** Directive **
Would you retype every entry that follows without altering a word?

****************************************

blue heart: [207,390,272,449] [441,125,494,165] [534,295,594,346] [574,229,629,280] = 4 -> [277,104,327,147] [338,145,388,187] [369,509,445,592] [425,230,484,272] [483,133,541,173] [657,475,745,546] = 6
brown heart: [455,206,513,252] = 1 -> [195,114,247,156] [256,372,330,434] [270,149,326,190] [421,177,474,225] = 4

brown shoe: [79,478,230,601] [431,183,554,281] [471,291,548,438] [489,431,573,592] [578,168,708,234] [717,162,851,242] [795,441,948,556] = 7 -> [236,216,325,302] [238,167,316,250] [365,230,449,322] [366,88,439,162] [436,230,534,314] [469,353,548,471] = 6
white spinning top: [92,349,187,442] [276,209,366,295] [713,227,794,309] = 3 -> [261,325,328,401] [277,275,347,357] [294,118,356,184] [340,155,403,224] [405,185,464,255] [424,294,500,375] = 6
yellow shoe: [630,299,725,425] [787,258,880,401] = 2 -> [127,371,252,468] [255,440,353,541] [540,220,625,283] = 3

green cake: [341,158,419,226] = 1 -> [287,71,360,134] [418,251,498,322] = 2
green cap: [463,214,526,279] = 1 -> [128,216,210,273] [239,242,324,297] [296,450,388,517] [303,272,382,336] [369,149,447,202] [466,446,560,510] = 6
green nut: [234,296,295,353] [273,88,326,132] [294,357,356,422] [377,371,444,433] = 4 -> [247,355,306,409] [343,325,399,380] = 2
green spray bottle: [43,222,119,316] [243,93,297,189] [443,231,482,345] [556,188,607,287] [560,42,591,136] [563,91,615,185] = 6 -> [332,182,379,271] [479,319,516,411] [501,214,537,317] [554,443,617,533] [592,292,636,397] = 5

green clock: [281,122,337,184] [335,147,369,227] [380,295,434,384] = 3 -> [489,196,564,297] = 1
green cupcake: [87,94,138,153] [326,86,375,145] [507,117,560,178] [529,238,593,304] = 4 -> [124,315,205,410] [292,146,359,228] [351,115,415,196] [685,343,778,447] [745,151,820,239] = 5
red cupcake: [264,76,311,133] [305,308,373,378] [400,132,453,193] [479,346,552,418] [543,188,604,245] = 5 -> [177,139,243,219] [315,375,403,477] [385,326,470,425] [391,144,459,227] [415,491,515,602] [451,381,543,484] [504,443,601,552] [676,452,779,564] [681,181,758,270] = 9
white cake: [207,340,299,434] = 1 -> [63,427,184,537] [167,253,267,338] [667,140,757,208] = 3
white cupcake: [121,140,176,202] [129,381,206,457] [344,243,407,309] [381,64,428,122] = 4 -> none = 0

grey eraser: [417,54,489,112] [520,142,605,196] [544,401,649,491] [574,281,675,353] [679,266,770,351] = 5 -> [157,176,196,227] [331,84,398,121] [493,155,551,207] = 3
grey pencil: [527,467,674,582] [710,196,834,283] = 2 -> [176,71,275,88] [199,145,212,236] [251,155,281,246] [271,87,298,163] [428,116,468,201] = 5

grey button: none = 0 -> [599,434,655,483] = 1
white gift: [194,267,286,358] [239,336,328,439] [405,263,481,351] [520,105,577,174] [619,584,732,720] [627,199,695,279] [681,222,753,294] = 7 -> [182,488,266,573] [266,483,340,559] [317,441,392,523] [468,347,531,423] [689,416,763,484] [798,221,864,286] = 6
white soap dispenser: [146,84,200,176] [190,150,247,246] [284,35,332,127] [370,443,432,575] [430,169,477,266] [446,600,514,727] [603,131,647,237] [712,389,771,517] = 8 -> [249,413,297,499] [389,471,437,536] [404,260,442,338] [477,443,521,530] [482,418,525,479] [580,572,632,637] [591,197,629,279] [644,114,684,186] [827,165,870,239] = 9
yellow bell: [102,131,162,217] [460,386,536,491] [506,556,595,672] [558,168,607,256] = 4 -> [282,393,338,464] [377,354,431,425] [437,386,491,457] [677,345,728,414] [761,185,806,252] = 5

****************************************

** Task result **
blue heart: [207,390,272,449] [441,125,494,165] [534,295,594,346] [574,229,629,280] = 4 -> [277,104,327,147] [338,145,388,187] [369,509,445,592] [425,230,484,272] [483,133,541,173] [657,475,745,546] = 6
brown heart: [455,206,513,252] = 1 -> [195,114,247,156] [256,372,330,434] [270,149,326,190] [421,177,474,225] = 4

brown shoe: [79,478,230,601] [431,183,554,281] [471,291,548,438] [489,431,573,592] [578,168,708,234] [717,162,851,242] [795,441,948,556] = 7 -> [236,216,325,302] [238,167,316,250] [365,230,449,322] [366,88,439,162] [436,230,534,314] [469,353,548,471] = 6
white spinning top: [92,349,187,442] [276,209,366,295] [713,227,794,309] = 3 -> [261,325,328,401] [277,275,347,357] [294,118,356,184] [340,155,403,224] [405,185,464,255] [424,294,500,375] = 6
yellow shoe: [630,299,725,425] [787,258,880,401] = 2 -> [127,371,252,468] [255,440,353,541] [540,220,625,283] = 3

green cake: [341,158,419,226] = 1 -> [287,71,360,134] [418,251,498,322] = 2
green cap: [463,214,526,279] = 1 -> [128,216,210,273] [239,242,324,297] [296,450,388,517] [303,272,382,336] [369,149,447,202] [466,446,560,510] = 6
green nut: [234,296,295,353] [273,88,326,132] [294,357,356,422] [377,371,444,433] = 4 -> [247,355,306,409] [343,325,399,380] = 2
green spray bottle: [43,222,119,316] [243,93,297,189] [443,231,482,345] [556,188,607,287] [560,42,591,136] [563,91,615,185] = 6 -> [332,182,379,271] [479,319,516,411] [501,214,537,317] [554,443,617,533] [592,292,636,397] = 5

green clock: [281,122,337,184] [335,147,369,227] [380,295,434,384] = 3 -> [489,196,564,297] = 1
green cupcake: [87,94,138,153] [326,86,375,145] [507,117,560,178] [529,238,593,304] = 4 -> [124,315,205,410] [292,146,359,228] [351,115,415,196] [685,343,778,447] [745,151,820,239] = 5
red cupcake: [264,76,311,133] [305,308,373,378] [400,132,453,193] [479,346,552,418] [543,188,604,245] = 5 -> [177,139,243,219] [315,375,403,477] [385,326,470,425] [391,144,459,227] [415,491,515,602] [451,381,543,484] [504,443,601,552] [676,452,779,564] [681,181,758,270] = 9
white cake: [207,340,299,434] = 1 -> [63,427,184,537] [167,253,267,338] [667,140,757,208] = 3
white cupcake: [121,140,176,202] [129,381,206,457] [344,243,407,309] [381,64,428,122] = 4 -> none = 0

grey eraser: [417,54,489,112] [520,142,605,196] [544,401,649,491] [574,281,675,353] [679,266,770,351] = 5 -> [157,176,196,227] [331,84,398,121] [493,155,551,207] = 3
grey pencil: [527,467,674,582] [710,196,834,283] = 2 -> [176,71,275,88] [199,145,212,236] [251,155,281,246] [271,87,298,163] [428,116,468,201] = 5

grey button: none = 0 -> [599,434,655,483] = 1
white gift: [194,267,286,358] [239,336,328,439] [405,263,481,351] [520,105,577,174] [619,584,732,720] [627,199,695,279] [681,222,753,294] = 7 -> [182,488,266,573] [266,483,340,559] [317,441,392,523] [468,347,531,423] [689,416,763,484] [798,221,864,286] = 6
white soap dispenser: [146,84,200,176] [190,150,247,246] [284,35,332,127] [370,443,432,575] [430,169,477,266] [446,600,514,727] [603,131,647,237] [712,389,771,517] = 8 -> [249,413,297,499] [389,471,437,536] [404,260,442,338] [477,443,521,530] [482,418,525,479] [580,572,632,637] [591,197,629,279] [644,114,684,186] [827,165,870,239] = 9
yellow bell: [102,131,162,217] [460,386,536,491] [506,556,595,672] [558,168,607,256] = 4 -> [282,393,338,464] [377,354,431,425] [437,386,491,457] [677,345,728,414] [761,185,806,252] = 5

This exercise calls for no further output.